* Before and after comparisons
━━━━
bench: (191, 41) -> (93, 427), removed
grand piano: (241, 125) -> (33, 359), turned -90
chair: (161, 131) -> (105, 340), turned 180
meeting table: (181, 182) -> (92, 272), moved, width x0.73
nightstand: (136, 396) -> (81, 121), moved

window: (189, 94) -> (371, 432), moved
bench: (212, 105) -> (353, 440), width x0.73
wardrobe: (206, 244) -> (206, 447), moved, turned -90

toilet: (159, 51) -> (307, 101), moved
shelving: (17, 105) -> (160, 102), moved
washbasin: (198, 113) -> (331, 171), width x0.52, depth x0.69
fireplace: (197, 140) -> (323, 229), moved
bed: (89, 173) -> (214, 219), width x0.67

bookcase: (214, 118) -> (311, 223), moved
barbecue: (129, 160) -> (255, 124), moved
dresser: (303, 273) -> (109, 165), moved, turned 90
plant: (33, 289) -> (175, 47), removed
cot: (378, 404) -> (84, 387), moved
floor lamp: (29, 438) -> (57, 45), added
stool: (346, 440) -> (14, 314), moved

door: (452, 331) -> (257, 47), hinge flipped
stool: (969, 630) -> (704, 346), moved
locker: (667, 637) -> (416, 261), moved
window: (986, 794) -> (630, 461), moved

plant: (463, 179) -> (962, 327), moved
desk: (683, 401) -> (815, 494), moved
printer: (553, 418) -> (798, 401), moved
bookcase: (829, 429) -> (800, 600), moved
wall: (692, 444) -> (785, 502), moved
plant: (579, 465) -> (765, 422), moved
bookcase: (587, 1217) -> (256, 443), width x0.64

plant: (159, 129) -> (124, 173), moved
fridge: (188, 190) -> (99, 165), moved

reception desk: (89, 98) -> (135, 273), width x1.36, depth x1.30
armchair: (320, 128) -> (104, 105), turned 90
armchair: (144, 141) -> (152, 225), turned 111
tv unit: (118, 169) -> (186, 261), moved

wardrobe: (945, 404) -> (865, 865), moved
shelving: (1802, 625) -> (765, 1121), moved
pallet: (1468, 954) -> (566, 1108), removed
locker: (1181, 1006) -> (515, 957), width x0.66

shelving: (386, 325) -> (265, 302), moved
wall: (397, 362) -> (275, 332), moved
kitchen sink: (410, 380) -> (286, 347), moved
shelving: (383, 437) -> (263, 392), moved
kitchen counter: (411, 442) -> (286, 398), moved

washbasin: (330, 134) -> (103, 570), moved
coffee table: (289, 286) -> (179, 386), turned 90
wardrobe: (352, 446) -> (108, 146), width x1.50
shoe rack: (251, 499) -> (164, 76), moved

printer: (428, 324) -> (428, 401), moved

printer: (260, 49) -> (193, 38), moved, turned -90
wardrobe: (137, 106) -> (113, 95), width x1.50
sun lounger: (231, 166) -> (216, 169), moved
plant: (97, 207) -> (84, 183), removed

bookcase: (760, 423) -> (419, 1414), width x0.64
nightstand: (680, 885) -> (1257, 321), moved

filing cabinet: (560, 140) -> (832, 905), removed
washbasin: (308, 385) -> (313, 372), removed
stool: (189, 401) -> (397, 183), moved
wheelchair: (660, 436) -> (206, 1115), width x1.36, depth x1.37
━━━━
* To do
The whole of the data must be given back word for word.

* The completed task
bench: (191, 41) -> (93, 427), removed
grand piano: (241, 125) -> (33, 359), turned -90
chair: (161, 131) -> (105, 340), turned 180
meeting table: (181, 182) -> (92, 272), moved, width x0.73
nightstand: (136, 396) -> (81, 121), moved

window: (189, 94) -> (371, 432), moved
bench: (212, 105) -> (353, 440), width x0.73
wardrobe: (206, 244) -> (206, 447), moved, turned -90

toilet: (159, 51) -> (307, 101), moved
shelving: (17, 105) -> (160, 102), moved
washbasin: (198, 113) -> (331, 171), width x0.52, depth x0.69
fireplace: (197, 140) -> (323, 229), moved
bed: (89, 173) -> (214, 219), width x0.67

bookcase: (214, 118) -> (311, 223), moved
barbecue: (129, 160) -> (255, 124), moved
dresser: (303, 273) -> (109, 165), moved, turned 90
plant: (33, 289) -> (175, 47), removed
cot: (378, 404) -> (84, 387), moved
floor lamp: (29, 438) -> (57, 45), added
stool: (346, 440) -> (14, 314), moved

door: (452, 331) -> (257, 47), hinge flipped
stool: (969, 630) -> (704, 346), moved
locker: (667, 637) -> (416, 261), moved
window: (986, 794) -> (630, 461), moved

plant: (463, 179) -> (962, 327), moved
desk: (683, 401) -> (815, 494), moved
printer: (553, 418) -> (798, 401), moved
bookcase: (829, 429) -> (800, 600), moved
wall: (692, 444) -> (785, 502), moved
plant: (579, 465) -> (765, 422), moved
bookcase: (587, 1217) -> (256, 443), width x0.64

plant: (159, 129) -> (124, 173), moved
fridge: (188, 190) -> (99, 165), moved

reception desk: (89, 98) -> (135, 273), width x1.36, depth x1.30
armchair: (320, 128) -> (104, 105), turned 90
armchair: (144, 141) -> (152, 225), turned 111
tv unit: (118, 169) -> (186, 261), moved

wardrobe: (945, 404) -> (865, 865), moved
shelving: (1802, 625) -> (765, 1121), moved
pallet: (1468, 954) -> (566, 1108), removed
locker: (1181, 1006) -> (515, 957), width x0.66

shelving: (386, 325) -> (265, 302), moved
wall: (397, 362) -> (275, 332), moved
kitchen sink: (410, 380) -> (286, 347), moved
shelving: (383, 437) -> (263, 392), moved
kitchen counter: (411, 442) -> (286, 398), moved

washbasin: (330, 134) -> (103, 570), moved
coffee table: (289, 286) -> (179, 386), turned 90
wardrobe: (352, 446) -> (108, 146), width x1.50
shoe rack: (251, 499) -> (164, 76), moved

printer: (428, 324) -> (428, 401), moved

printer: (260, 49) -> (193, 38), moved, turned -90
wardrobe: (137, 106) -> (113, 95), width x1.50
sun lounger: (231, 166) -> (216, 169), moved
plant: (97, 207) -> (84, 183), removed

bookcase: (760, 423) -> (419, 1414), width x0.64
nightstand: (680, 885) -> (1257, 321), moved

filing cabinet: (560, 140) -> (832, 905), removed
washbasin: (308, 385) -> (313, 372), removed
stool: (189, 401) -> (397, 183), moved
wheelchair: (660, 436) -> (206, 1115), width x1.36, depth x1.37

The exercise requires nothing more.